◆ **Input data**
----

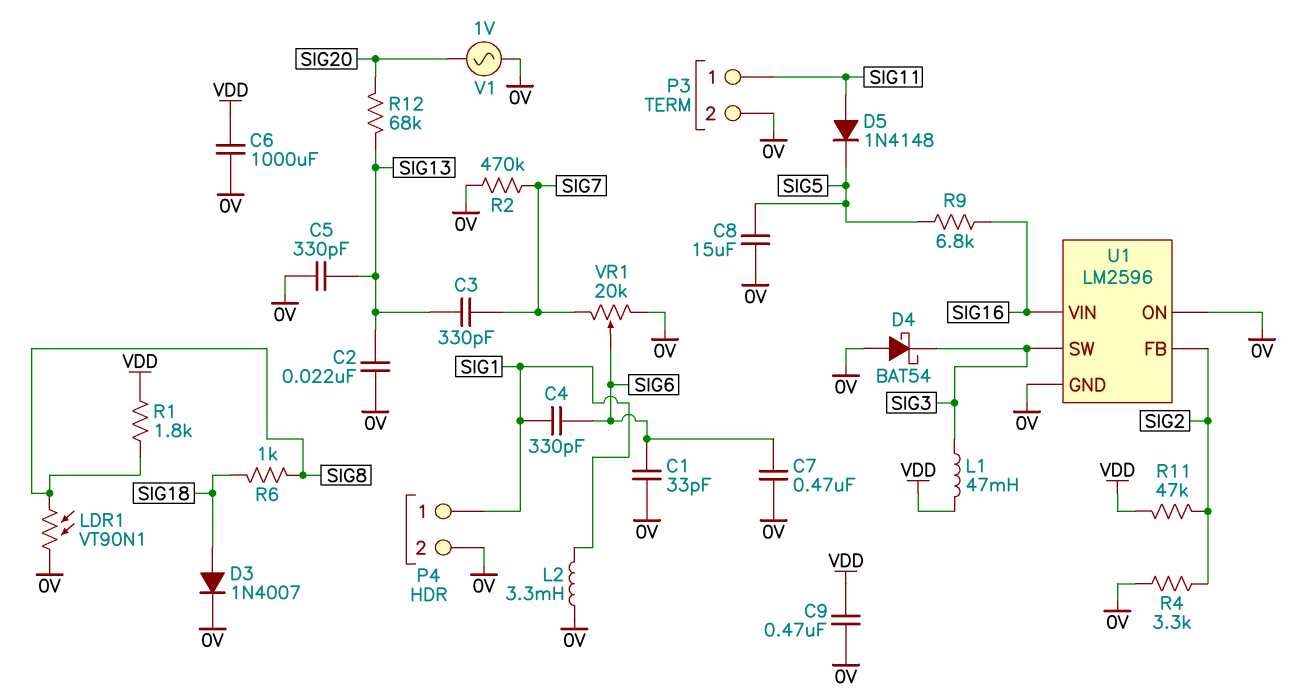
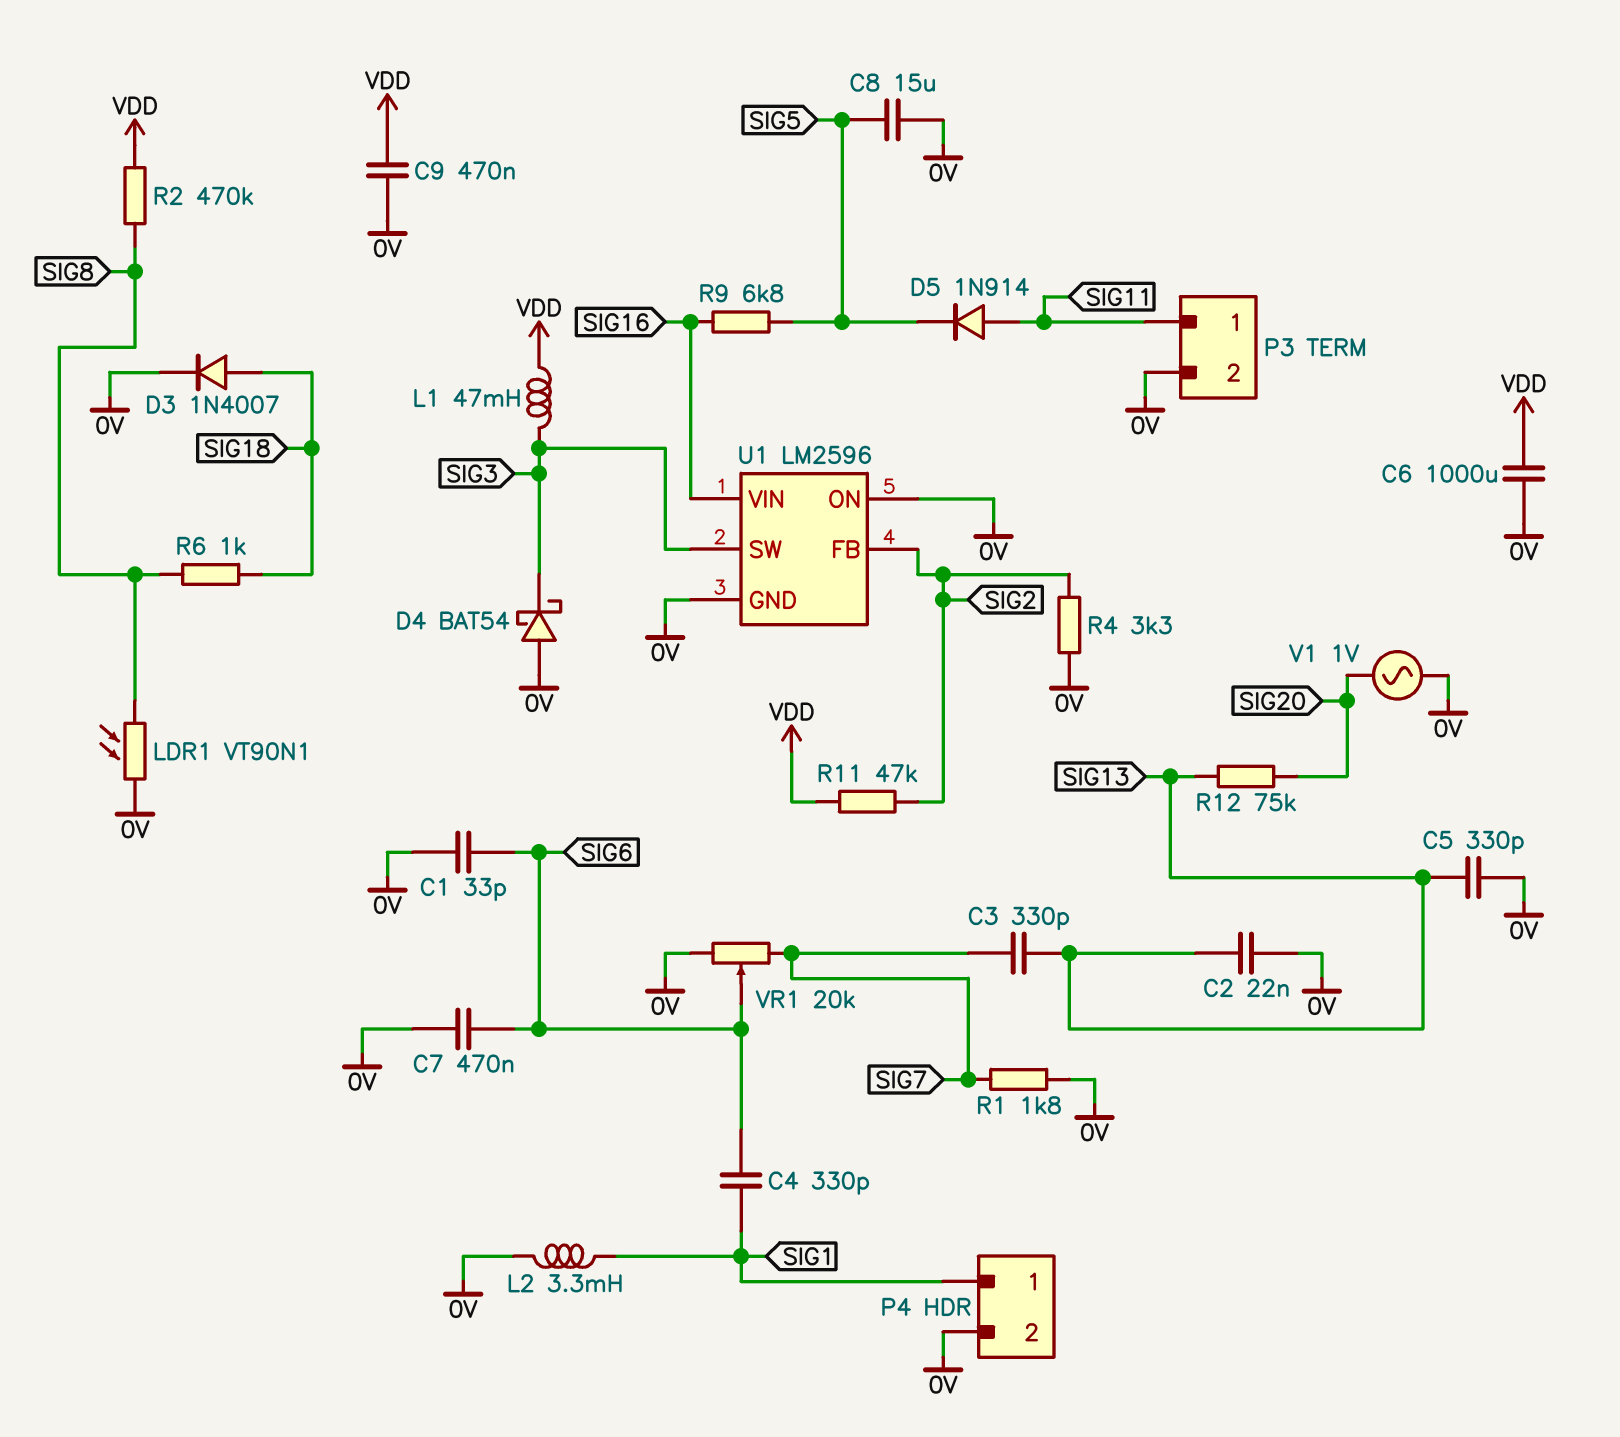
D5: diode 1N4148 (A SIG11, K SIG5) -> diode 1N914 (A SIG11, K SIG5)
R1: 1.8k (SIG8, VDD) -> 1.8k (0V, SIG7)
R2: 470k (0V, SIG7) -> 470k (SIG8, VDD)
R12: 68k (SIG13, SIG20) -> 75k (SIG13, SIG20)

----

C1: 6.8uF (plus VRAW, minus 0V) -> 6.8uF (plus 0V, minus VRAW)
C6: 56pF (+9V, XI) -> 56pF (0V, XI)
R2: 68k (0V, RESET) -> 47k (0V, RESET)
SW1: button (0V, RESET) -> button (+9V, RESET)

----

◆ **To do**
Read through the material above, and whenever a line contains "RESET", copy it.

◆ **Exercise response**
R2: 68k (0V, RESET) -> 47k (0V, RESET)
SW1: button (0V, RESET) -> button (+9V, RESET)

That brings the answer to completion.